#### [Exercise details]
No line before the one containing "(578, 350) = (429, 353): white" should appear; that line and all lines after it, through the end of the data, are to be set down exactly.

++++ Entries supplied

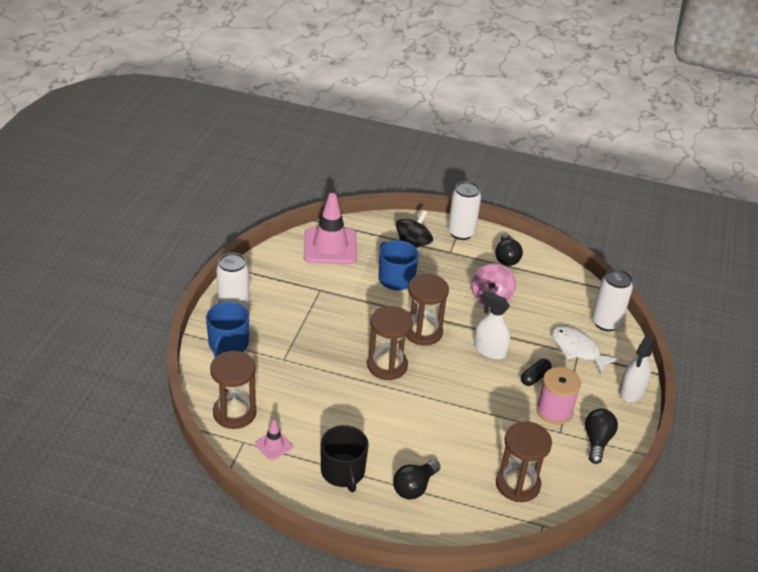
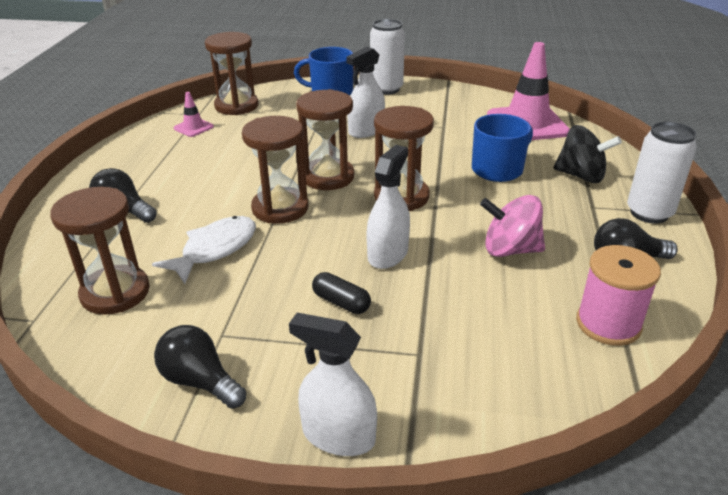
camera: 85 degrees right, 5 degrees down
(315, 333) = (366, 130): none -> white spray bottle
(343, 472) = (153, 165): black mug -> none
(427, 396) = (280, 208): none -> brown hourglass
(554, 411) = (268, 326): pink spool -> pink spool (608, 324)
(578, 350) = (429, 353): white fish -> white fish (215, 249)
(597, 441) = (200, 381): black light bulb -> black light bulb turned 150 degrees counterclockwise
(606, 323) = (528, 395): white can -> none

++++++++

#### [The completed task]
(578, 350) = (429, 353): white fish -> white fish (215, 249)
(597, 441) = (200, 381): black light bulb -> black light bulb turned 150 degrees counterclockwise
(606, 323) = (528, 395): white can -> none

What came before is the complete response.